## EXERCISE GOAL
The entries are to be written out word for word, with their images left out.

## ENTRIES SUPPLIED
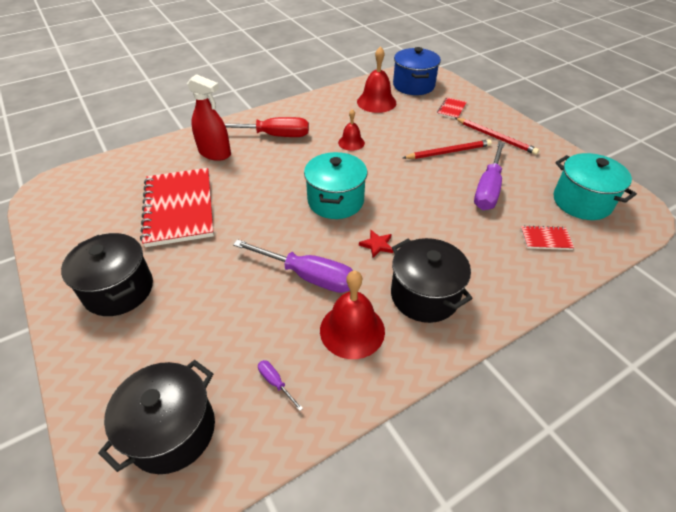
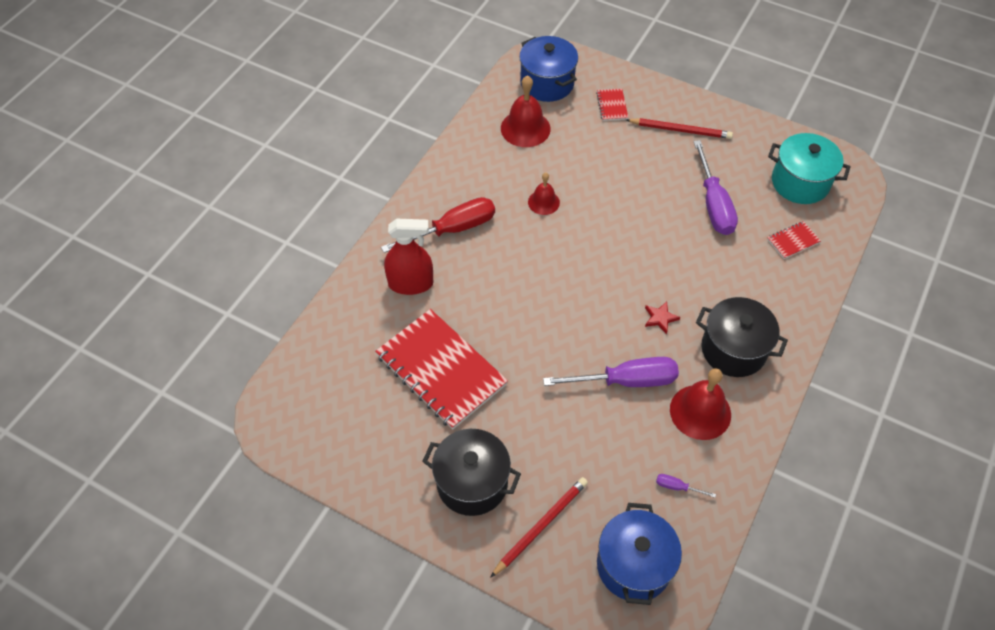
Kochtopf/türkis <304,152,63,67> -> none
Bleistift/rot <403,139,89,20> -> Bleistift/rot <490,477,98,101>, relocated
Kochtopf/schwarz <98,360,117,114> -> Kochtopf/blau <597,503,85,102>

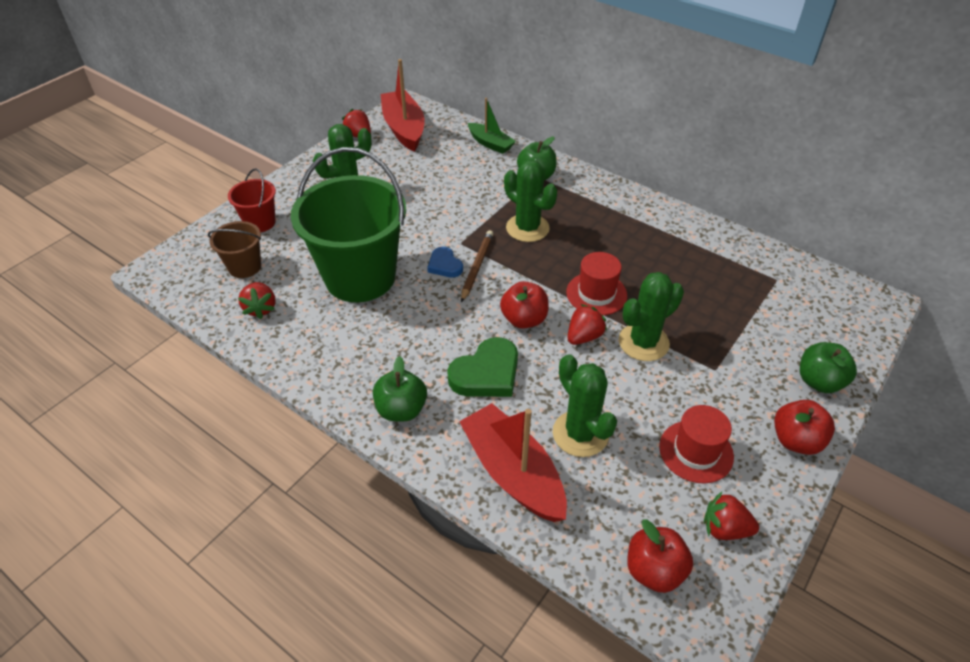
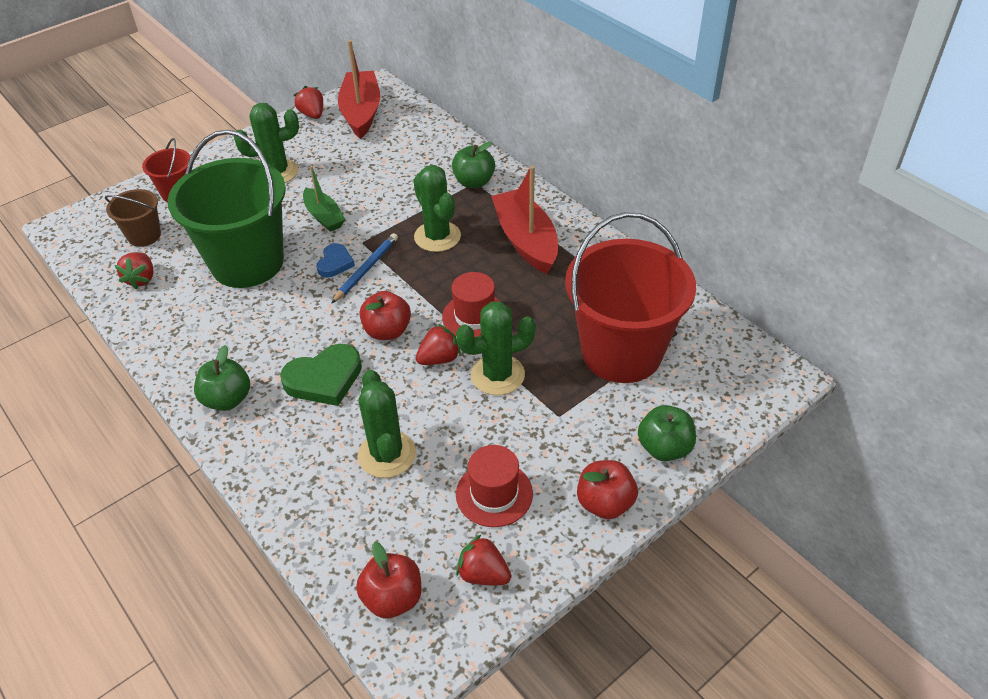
none -> Eimer/rot <565,212,131,171>
Boot/rot <459,403,108,119> -> Boot/rot <491,166,67,108>, relocated
Boot/grün <468,98,48,56> -> Boot/grün <303,166,42,66>, relocated
Bleistift/braun <461,230,32,72> -> Bleistift/blau <331,233,67,71>
Herz/blau <427,247,36,31> -> Herz/blau <316,243,39,34>, 150 degrees counterclockwise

## FINAL ANSWER
Kochtopf/türkis <304,152,63,67> -> none
Bleistift/rot <403,139,89,20> -> Bleistift/rot <490,477,98,101>, relocated
Kochtopf/schwarz <98,360,117,114> -> Kochtopf/blau <597,503,85,102>

none -> Eimer/rot <565,212,131,171>
Boot/rot <459,403,108,119> -> Boot/rot <491,166,67,108>, relocated
Boot/grün <468,98,48,56> -> Boot/grün <303,166,42,66>, relocated
Bleistift/braun <461,230,32,72> -> Bleistift/blau <331,233,67,71>
Herz/blau <427,247,36,31> -> Herz/blau <316,243,39,34>, 150 degrees counterclockwise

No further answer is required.